What is needed
Return every record below exactly as written, but leave out the pictures.

=== Section Start ===

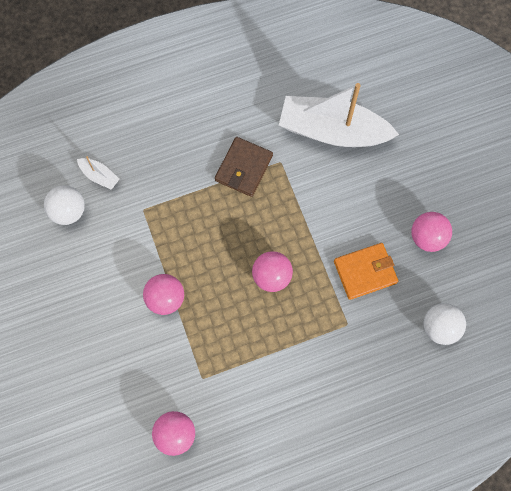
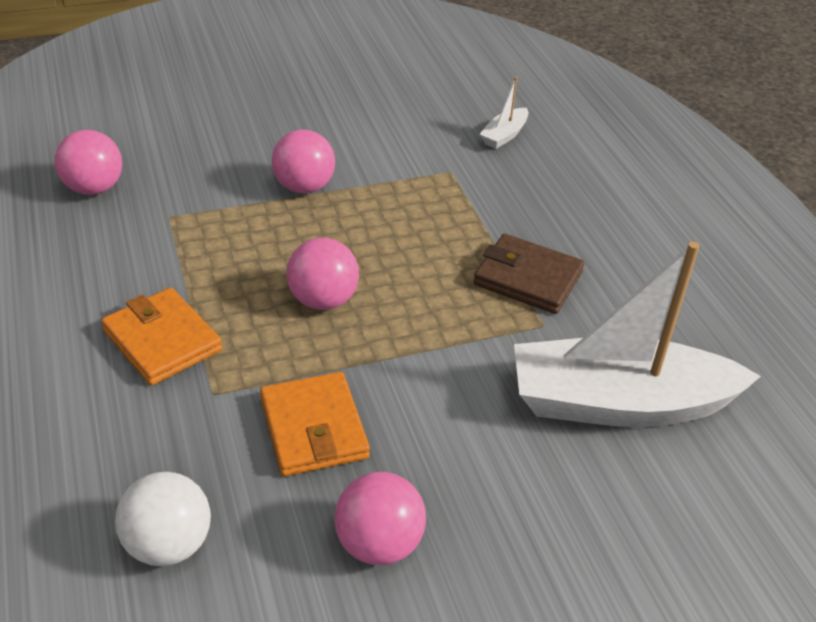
camera: 90 degrees right, 30 degrees down
(68, 211) = (448, 109): white ball -> none
(312, 359) = (162, 340): none -> orange wallet
(333, 131) = (619, 403): white boat -> white boat turned 105 degrees counterclockwise

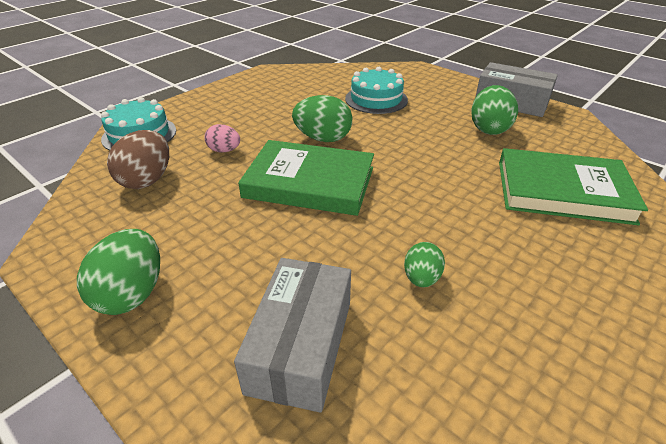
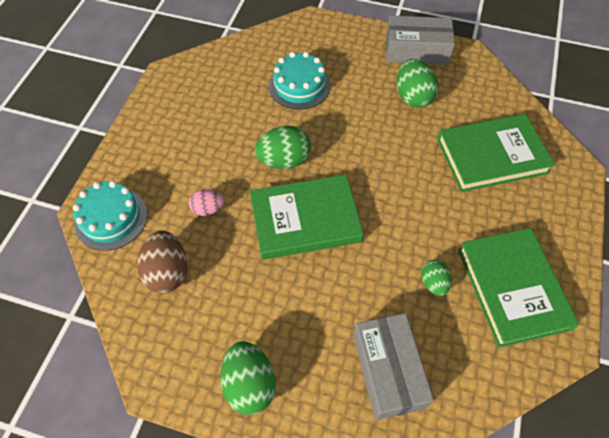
camera: 25 degrees left, 20 degrees up
(534, 321) = (513, 288): none -> green book

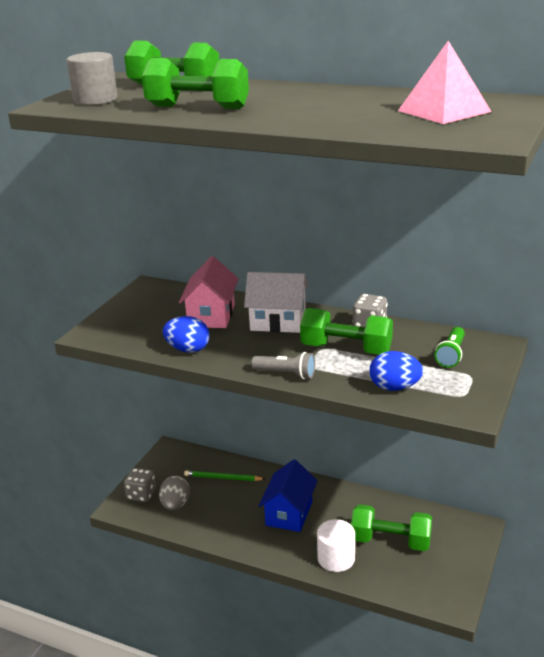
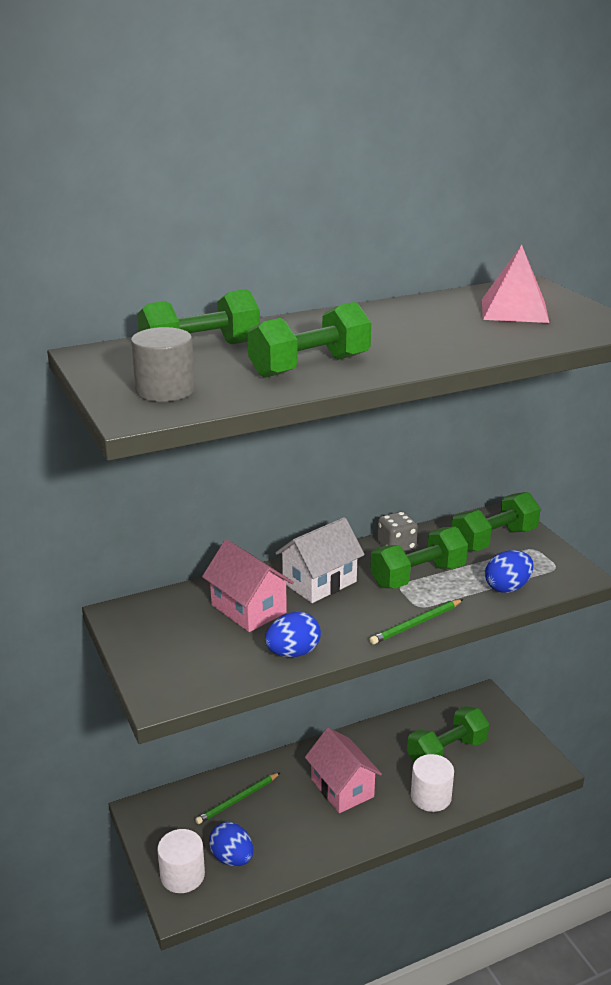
camera: 50 degrees left, 0 degrees up
(141, 495) = (182, 875): grey dice -> white cylinder
(175, 505) = (232, 858): grey egg -> blue egg
(286, 374) = (416, 624): grey flashlight -> green pencil
(289, 513) = (342, 788): blue house -> pink house
(451, 355) = (493, 539): green flashlight -> green dumbbell

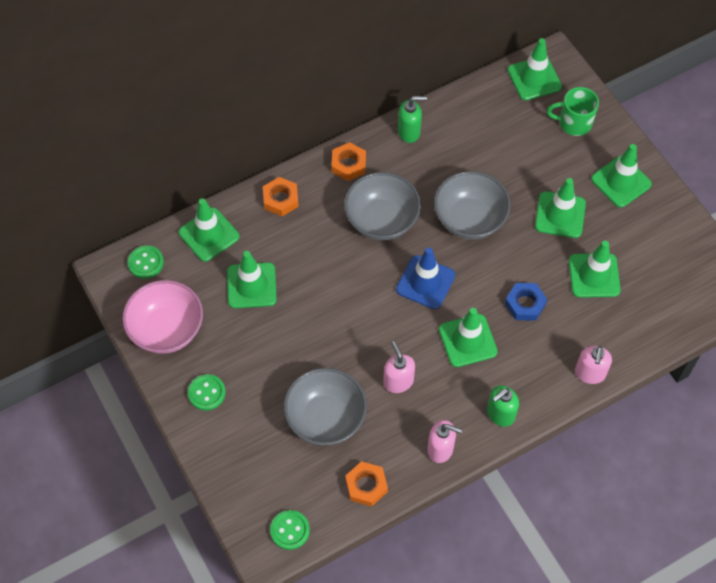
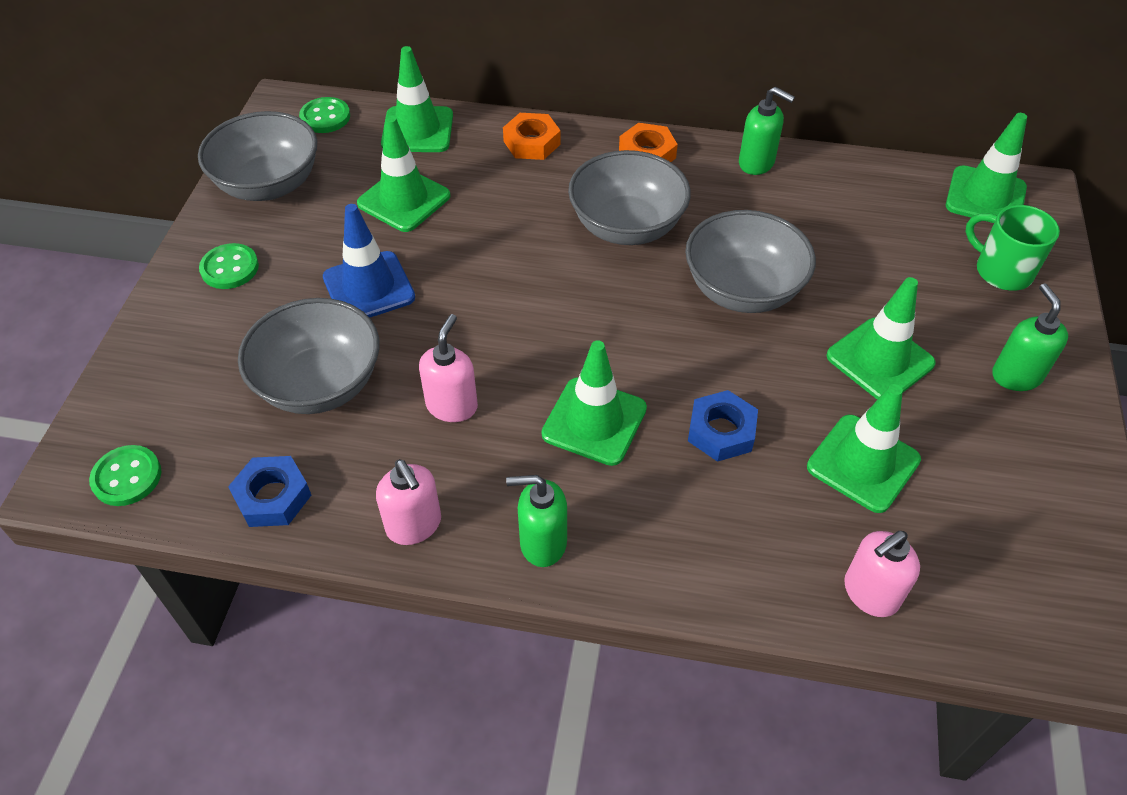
camera: 40 degrees right, 10 degrees down
(167, 329) = (269, 185): pink bowl -> grey bowl
(366, 486) = (272, 497): orange nut -> blue nut
(425, 282) = (610, 321): blue traffic cone -> blue traffic cone (369, 287)
(590, 373) = (732, 586): pink soap dispenser -> pink soap dispenser (870, 593)
(621, 182) = (1016, 375): green traffic cone -> green soap dispenser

=== Section End ===

Exercise response
camera: 90 degrees right, 30 degrees down
(68, 211) = (448, 109): white ball -> none
(312, 359) = (162, 340): none -> orange wallet
(333, 131) = (619, 403): white boat -> white boat turned 105 degrees counterclockwise

camera: 25 degrees left, 20 degrees up
(534, 321) = (513, 288): none -> green book

camera: 50 degrees left, 0 degrees up
(141, 495) = (182, 875): grey dice -> white cylinder
(175, 505) = (232, 858): grey egg -> blue egg
(286, 374) = (416, 624): grey flashlight -> green pencil
(289, 513) = (342, 788): blue house -> pink house
(451, 355) = (493, 539): green flashlight -> green dumbbell

camera: 40 degrees right, 10 degrees down
(167, 329) = (269, 185): pink bowl -> grey bowl
(366, 486) = (272, 497): orange nut -> blue nut
(425, 282) = (610, 321): blue traffic cone -> blue traffic cone (369, 287)
(590, 373) = (732, 586): pink soap dispenser -> pink soap dispenser (870, 593)
(621, 182) = (1016, 375): green traffic cone -> green soap dispenser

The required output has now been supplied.